WHAT YOU SHOULD DO
From the entries below, count the lines holding the word "yellow" and give nothing but the number.

RECORDS TO USE
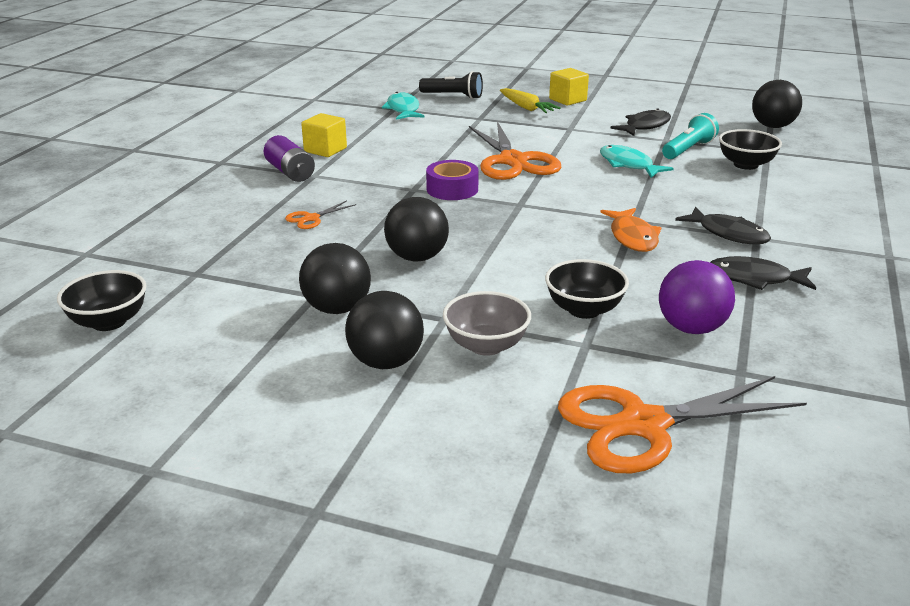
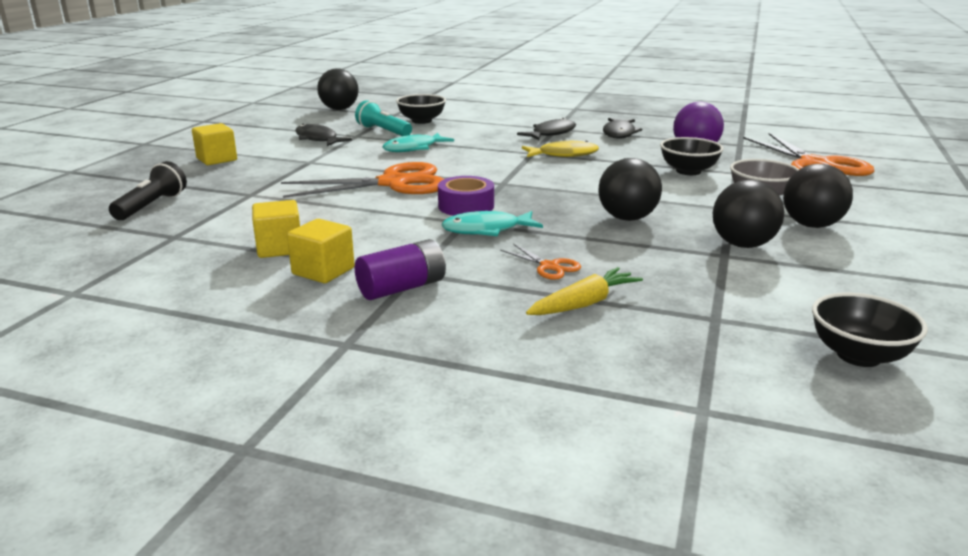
camera: 90 degrees left, 5 degrees down
turquoise fish [382,92,424,120] -> turquoise fish moved to [441,211,543,236]
yellow carrot [500,88,561,113] -> yellow carrot moved to [526,267,643,315]
orange fish [600,208,662,252] -> yellow fish [522,140,599,157]
none -> yellow cube [252,200,300,258]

EXERCISE ANSWER
3